Provided records Block Start
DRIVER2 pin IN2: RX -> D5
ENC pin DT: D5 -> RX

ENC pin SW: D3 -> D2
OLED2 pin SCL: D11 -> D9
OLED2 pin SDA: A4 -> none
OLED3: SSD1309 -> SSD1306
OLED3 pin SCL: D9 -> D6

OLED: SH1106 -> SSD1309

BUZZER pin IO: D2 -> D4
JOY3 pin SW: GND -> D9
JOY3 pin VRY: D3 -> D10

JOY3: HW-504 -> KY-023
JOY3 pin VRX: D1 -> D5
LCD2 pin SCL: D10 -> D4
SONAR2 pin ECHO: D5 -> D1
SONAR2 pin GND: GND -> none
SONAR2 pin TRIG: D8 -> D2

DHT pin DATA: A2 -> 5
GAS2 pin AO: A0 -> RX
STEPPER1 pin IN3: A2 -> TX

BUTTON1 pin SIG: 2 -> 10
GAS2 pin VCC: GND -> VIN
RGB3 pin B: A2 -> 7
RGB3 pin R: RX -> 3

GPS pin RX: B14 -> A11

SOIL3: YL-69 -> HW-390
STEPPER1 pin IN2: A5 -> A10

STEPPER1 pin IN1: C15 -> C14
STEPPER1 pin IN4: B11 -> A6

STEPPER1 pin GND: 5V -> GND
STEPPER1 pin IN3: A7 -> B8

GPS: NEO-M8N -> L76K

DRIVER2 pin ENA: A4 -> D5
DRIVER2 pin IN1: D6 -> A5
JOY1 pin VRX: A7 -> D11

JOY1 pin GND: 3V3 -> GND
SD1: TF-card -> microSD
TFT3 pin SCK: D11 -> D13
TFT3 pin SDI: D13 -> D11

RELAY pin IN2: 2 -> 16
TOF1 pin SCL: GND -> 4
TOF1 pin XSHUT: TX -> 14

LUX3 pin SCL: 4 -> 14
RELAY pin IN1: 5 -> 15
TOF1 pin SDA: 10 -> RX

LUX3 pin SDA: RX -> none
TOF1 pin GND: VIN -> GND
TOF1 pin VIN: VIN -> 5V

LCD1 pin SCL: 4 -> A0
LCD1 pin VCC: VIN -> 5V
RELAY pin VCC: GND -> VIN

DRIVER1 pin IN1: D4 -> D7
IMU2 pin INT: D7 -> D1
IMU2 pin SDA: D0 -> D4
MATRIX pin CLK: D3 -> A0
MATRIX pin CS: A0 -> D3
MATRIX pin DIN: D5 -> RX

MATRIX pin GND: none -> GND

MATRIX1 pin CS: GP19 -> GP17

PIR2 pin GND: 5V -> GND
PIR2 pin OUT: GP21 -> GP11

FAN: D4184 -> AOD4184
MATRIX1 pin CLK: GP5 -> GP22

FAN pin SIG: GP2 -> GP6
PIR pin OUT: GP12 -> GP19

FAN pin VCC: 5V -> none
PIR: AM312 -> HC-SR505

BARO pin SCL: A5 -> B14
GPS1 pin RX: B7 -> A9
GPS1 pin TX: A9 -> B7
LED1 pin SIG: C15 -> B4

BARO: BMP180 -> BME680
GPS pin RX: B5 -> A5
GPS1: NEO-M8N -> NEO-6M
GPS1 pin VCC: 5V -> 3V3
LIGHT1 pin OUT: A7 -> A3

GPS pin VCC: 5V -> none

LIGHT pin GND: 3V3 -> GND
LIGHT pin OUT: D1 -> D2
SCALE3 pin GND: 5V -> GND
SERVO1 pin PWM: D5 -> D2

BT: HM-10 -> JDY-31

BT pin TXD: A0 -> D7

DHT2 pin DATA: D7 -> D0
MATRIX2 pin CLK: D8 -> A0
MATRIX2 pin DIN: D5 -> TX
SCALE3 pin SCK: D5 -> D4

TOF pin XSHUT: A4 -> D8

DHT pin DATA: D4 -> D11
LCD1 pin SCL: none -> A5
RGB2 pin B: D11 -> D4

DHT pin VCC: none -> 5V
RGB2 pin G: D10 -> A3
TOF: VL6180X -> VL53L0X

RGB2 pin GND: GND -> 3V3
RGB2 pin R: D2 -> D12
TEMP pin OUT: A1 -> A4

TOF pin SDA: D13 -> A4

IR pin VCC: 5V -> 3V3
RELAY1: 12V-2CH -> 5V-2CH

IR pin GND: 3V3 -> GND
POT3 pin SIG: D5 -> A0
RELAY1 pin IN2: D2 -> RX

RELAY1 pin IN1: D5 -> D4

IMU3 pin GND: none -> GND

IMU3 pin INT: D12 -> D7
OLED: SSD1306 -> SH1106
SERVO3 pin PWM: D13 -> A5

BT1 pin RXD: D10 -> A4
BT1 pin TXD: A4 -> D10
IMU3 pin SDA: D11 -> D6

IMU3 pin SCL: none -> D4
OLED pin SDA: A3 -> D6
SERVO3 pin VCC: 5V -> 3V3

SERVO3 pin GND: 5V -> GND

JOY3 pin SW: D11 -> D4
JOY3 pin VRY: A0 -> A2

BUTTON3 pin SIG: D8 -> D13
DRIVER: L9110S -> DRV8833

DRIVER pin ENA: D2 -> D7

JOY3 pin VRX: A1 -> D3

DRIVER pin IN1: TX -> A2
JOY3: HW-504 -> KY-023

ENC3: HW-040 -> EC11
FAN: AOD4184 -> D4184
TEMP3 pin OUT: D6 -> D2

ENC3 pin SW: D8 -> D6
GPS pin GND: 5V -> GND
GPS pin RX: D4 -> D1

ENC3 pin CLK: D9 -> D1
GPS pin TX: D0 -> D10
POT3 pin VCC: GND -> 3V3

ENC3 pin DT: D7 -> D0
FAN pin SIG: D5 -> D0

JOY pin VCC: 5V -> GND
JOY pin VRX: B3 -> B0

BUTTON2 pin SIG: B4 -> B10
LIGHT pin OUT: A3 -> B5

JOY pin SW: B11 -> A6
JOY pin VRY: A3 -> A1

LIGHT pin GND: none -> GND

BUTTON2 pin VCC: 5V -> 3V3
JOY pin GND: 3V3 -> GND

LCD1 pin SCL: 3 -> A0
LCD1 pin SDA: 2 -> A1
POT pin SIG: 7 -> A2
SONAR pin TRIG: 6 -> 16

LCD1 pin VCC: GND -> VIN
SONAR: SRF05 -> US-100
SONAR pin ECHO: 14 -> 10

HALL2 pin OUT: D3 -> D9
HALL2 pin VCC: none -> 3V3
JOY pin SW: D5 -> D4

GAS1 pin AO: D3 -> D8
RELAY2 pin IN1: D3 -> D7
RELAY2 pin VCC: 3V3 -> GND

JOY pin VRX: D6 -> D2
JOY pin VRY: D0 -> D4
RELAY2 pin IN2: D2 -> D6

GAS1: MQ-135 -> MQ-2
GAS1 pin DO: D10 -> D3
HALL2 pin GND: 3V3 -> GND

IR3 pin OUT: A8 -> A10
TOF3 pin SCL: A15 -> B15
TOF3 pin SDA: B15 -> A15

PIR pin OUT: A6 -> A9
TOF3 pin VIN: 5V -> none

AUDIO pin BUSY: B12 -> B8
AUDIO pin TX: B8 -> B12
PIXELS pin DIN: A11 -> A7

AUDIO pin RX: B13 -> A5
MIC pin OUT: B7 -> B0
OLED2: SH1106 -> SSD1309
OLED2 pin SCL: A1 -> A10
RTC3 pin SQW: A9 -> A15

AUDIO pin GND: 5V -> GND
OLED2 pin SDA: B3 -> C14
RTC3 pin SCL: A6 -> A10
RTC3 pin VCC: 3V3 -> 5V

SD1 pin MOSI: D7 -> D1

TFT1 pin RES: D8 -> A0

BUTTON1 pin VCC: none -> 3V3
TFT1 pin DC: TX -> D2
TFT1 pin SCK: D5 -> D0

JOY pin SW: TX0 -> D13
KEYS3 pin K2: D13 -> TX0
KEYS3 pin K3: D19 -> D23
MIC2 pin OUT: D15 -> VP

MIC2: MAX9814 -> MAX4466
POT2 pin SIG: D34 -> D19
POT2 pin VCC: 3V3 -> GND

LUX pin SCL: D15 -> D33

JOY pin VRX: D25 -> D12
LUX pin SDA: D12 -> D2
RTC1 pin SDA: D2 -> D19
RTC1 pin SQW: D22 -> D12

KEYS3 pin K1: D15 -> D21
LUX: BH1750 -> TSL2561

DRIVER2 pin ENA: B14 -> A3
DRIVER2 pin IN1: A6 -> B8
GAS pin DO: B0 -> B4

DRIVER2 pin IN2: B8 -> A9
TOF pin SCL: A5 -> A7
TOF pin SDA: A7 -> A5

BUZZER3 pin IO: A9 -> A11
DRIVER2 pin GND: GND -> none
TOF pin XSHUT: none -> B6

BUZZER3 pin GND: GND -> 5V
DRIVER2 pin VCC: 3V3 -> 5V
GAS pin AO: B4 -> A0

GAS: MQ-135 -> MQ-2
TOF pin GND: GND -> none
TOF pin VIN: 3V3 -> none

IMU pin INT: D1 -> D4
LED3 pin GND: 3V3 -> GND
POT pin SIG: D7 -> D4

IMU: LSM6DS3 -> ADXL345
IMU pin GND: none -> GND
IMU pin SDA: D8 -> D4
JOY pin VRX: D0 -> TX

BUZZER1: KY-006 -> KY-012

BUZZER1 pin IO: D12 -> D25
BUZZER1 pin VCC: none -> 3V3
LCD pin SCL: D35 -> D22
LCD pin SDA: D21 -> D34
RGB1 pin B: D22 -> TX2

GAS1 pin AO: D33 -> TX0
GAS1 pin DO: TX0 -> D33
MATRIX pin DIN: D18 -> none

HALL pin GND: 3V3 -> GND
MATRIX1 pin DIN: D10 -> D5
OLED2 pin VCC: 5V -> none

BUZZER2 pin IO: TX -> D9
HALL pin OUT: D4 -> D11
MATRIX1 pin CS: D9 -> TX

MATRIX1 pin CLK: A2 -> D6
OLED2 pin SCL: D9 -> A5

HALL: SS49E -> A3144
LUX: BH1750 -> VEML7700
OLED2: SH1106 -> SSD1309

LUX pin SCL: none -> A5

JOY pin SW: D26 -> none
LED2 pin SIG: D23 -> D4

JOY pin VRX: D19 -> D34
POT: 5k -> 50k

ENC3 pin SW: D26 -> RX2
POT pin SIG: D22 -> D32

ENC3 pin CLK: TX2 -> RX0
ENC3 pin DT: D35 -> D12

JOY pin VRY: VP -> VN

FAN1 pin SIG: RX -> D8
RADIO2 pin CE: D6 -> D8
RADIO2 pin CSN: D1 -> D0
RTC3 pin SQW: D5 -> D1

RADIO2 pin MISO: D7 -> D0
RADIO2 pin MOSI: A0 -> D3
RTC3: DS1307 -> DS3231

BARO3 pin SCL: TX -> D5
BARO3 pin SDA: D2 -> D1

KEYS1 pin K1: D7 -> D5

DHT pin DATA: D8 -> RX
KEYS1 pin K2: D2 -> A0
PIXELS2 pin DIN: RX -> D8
Provided records Block End
* [Work order]
The expected output is every line from the material above where "TRIG" can be found.

* [Result for this task]
SONAR2 pin TRIG: D8 -> D2
SONAR pin TRIG: 6 -> 16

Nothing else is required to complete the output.